**Data to use:**
-- Opening Marker --

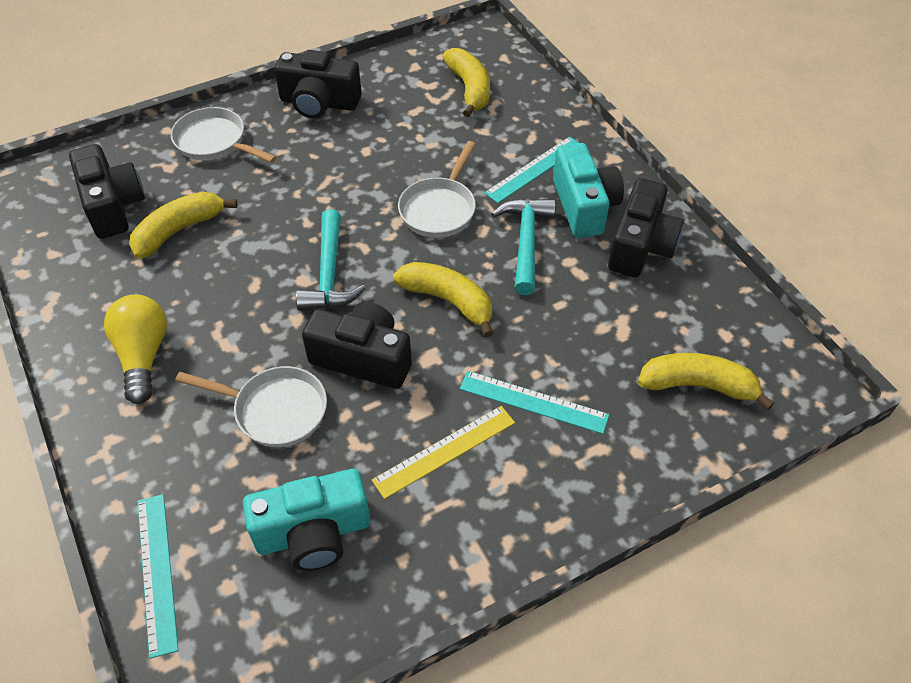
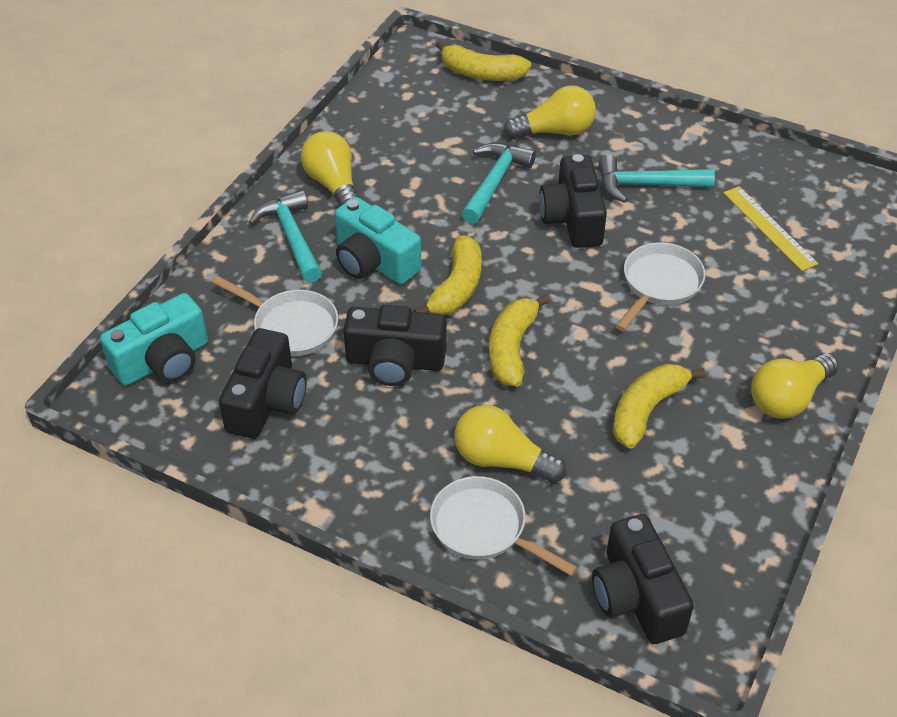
turquoise hammer: 2 -> 3
turquoise ruler: 3 -> 0
yellow light bulb: 1 -> 4

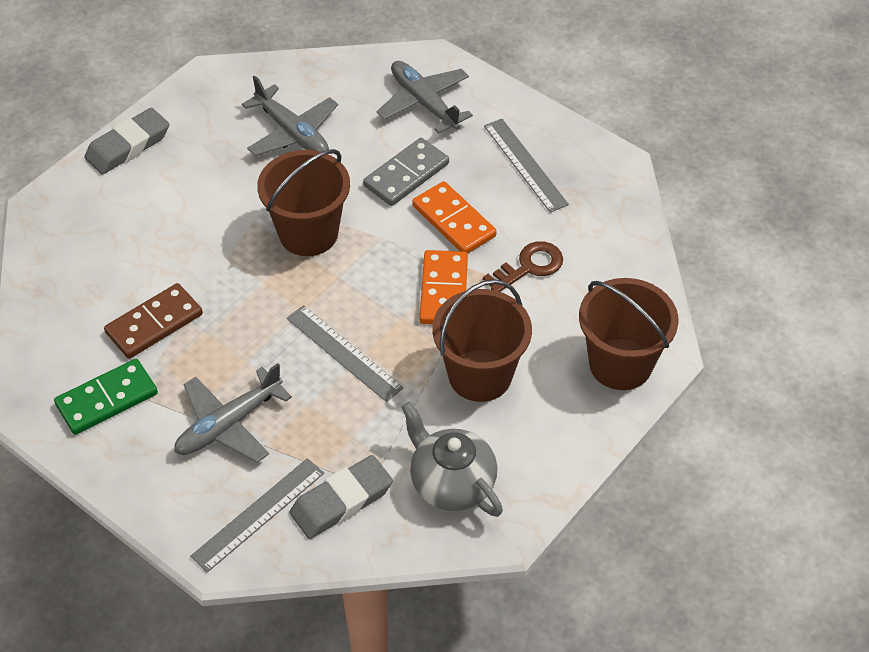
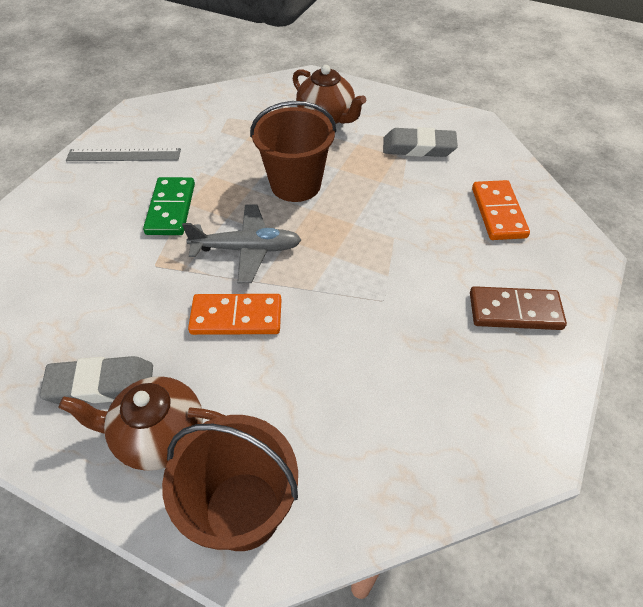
brown bucket: 3 -> 2
brown key: 1 -> 0
brown teapot: 0 -> 2
grey domino: 1 -> 0
grey plane: 3 -> 1
grey ruler: 3 -> 1
grey teapot: 1 -> 0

-- Closing Marker --

**What is needed:**
Whichever lines of the material hold the word "grey", find and copy them.

**Exercise result:**
grey domino: 1 -> 0
grey plane: 3 -> 1
grey ruler: 3 -> 1
grey teapot: 1 -> 0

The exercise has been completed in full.